Keep the pictures out and restate every record exactly.

====

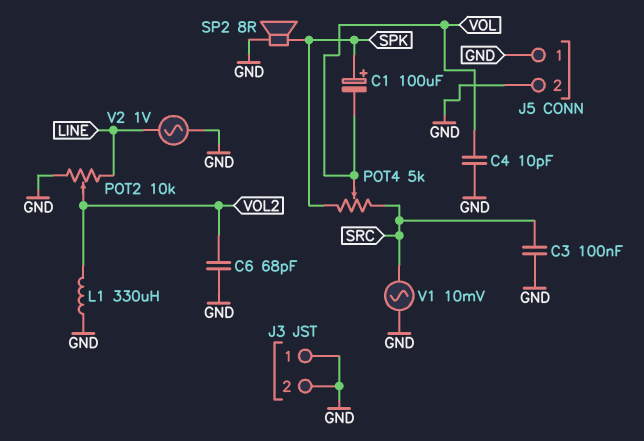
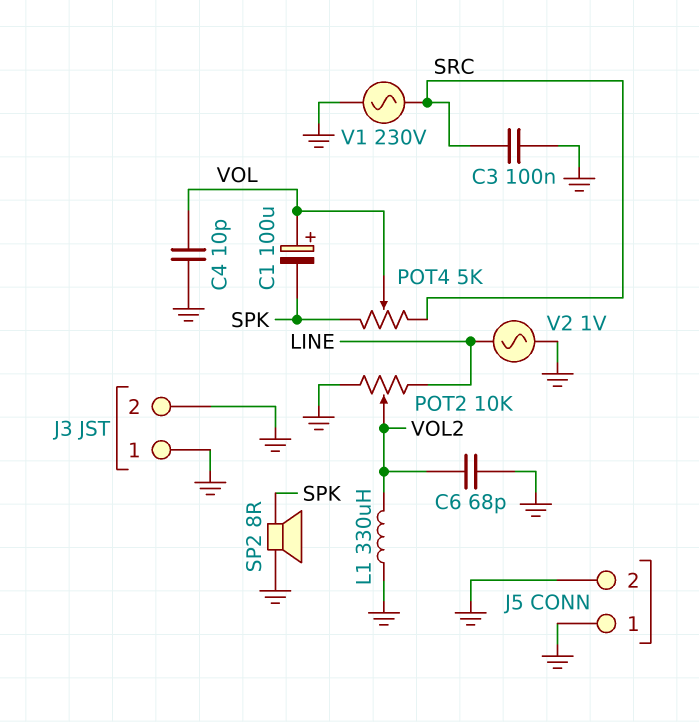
C1: 100uF (plus SPK, minus VOL) -> 100uF (plus VOL, minus SPK)
V1: AC 10mV (GND, SRC) -> AC 230V (GND, SRC)

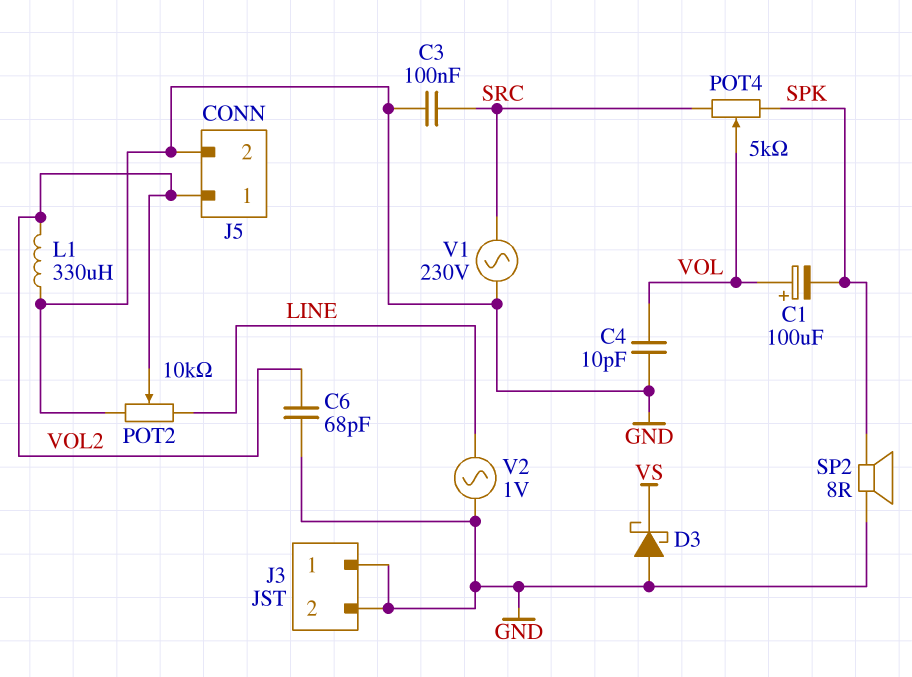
D3: none -> schottky (A GND, K VS)
J5 pin 1: GND -> VOL2

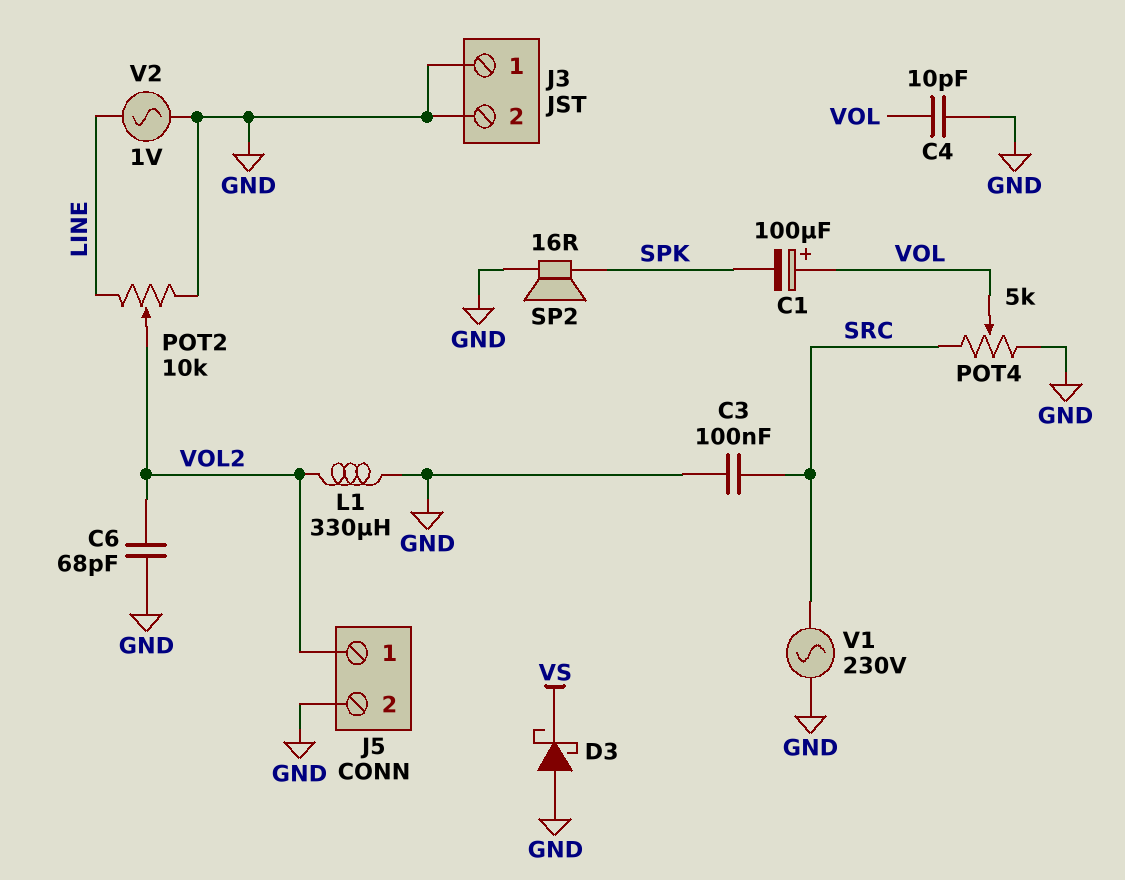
POT4: 5k (SPK, SRC, wiper VOL) -> 5k (GND, SRC, wiper VOL)
SP2: speaker 8R (GND, SPK) -> speaker 16R (GND, SPK)

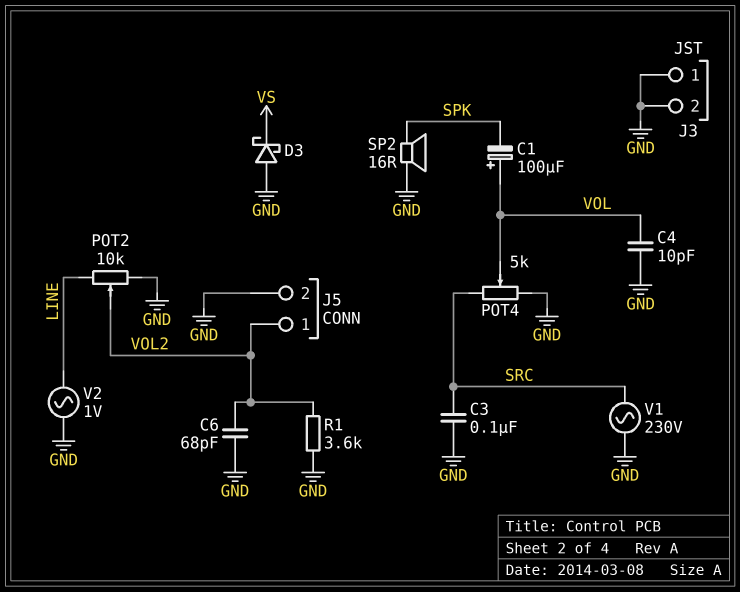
L1: 330uH (GND, VOL2) -> none
R1: none -> 3.6k (GND, VOL2)

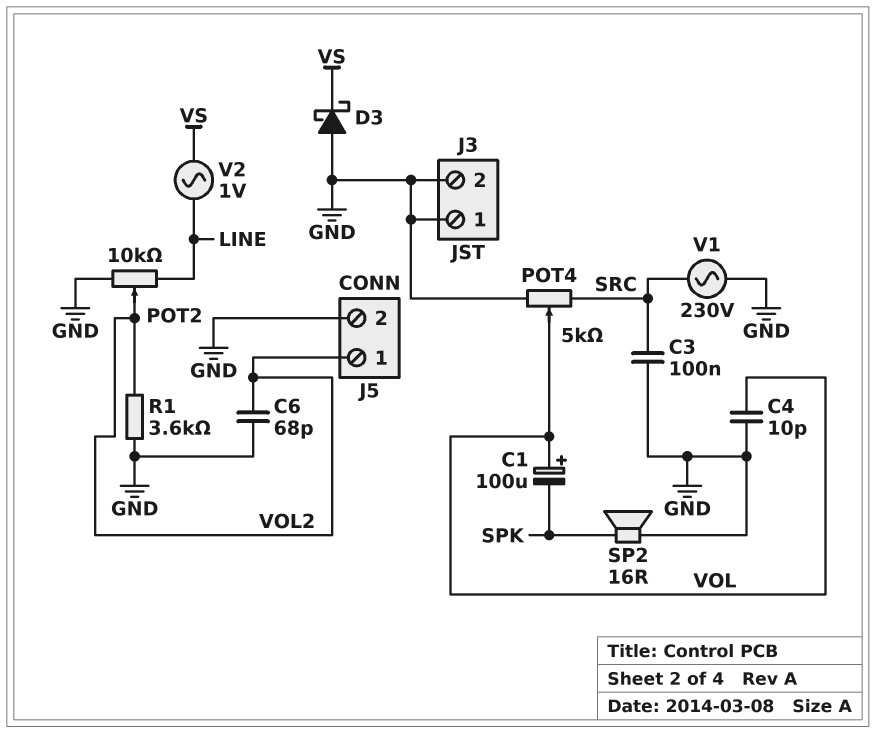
V2: AC 1V (GND, LINE) -> AC 1V (LINE, VS)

====

_Your solution:_
C1: 100uF (plus SPK, minus VOL) -> 100uF (plus VOL, minus SPK)
V1: AC 10mV (GND, SRC) -> AC 230V (GND, SRC)

D3: none -> schottky (A GND, K VS)
J5 pin 1: GND -> VOL2

POT4: 5k (SPK, SRC, wiper VOL) -> 5k (GND, SRC, wiper VOL)
SP2: speaker 8R (GND, SPK) -> speaker 16R (GND, SPK)

L1: 330uH (GND, VOL2) -> none
R1: none -> 3.6k (GND, VOL2)

V2: AC 1V (GND, LINE) -> AC 1V (LINE, VS)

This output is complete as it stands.